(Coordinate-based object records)
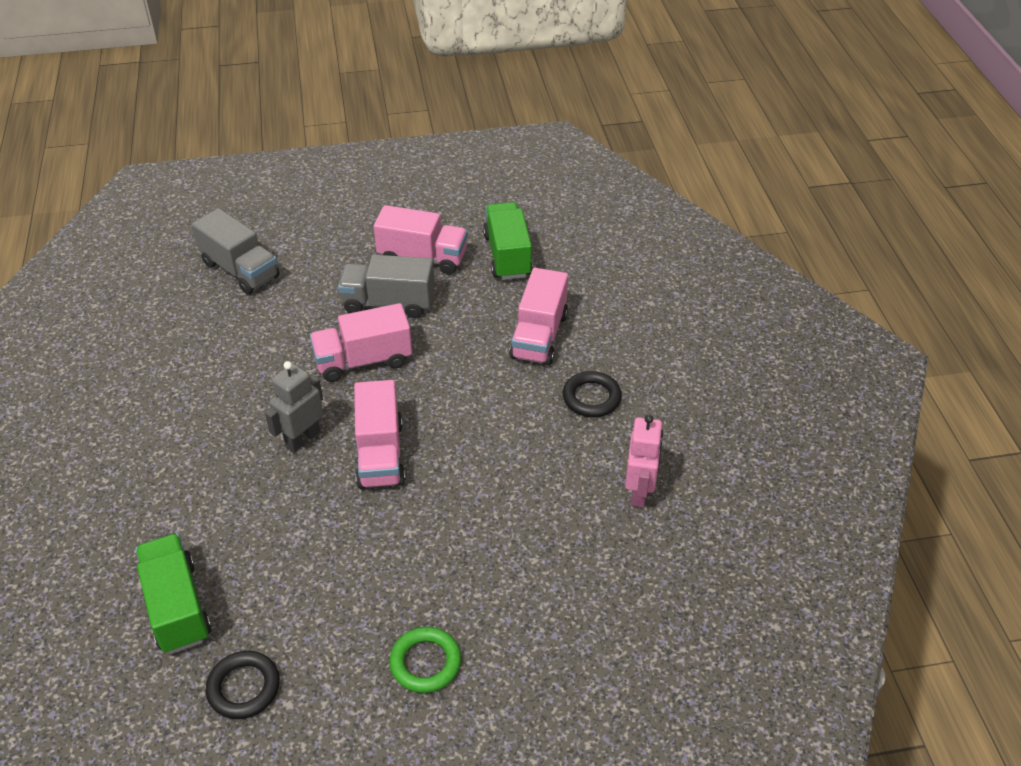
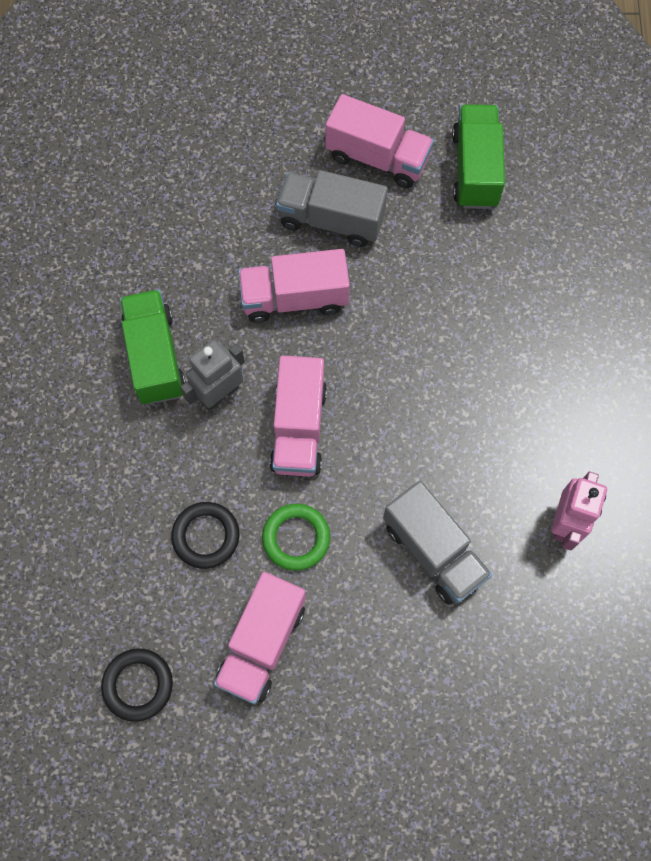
camera: 10 degrees right, 25 degrees up
green truck [136,533,212,654] -> green truck moved to [120,289,186,404]
grey truck [192,208,279,295] -> grey truck moved to [383,481,492,605]
green ring [389,627,461,693] -> green ring moved to [262,504,330,571]
pink truck [509,268,568,366] -> pink truck moved to [214,572,306,704]
black ring [563,371,622,417] -> black ring moved to [171,502,239,569]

*TRY IT*.
Each entry above should be printed again word for word, with any picture dropped.

*ANSWER BOX*.
camera: 10 degrees right, 25 degrees up
green truck [136,533,212,654] -> green truck moved to [120,289,186,404]
grey truck [192,208,279,295] -> grey truck moved to [383,481,492,605]
green ring [389,627,461,693] -> green ring moved to [262,504,330,571]
pink truck [509,268,568,366] -> pink truck moved to [214,572,306,704]
black ring [563,371,622,417] -> black ring moved to [171,502,239,569]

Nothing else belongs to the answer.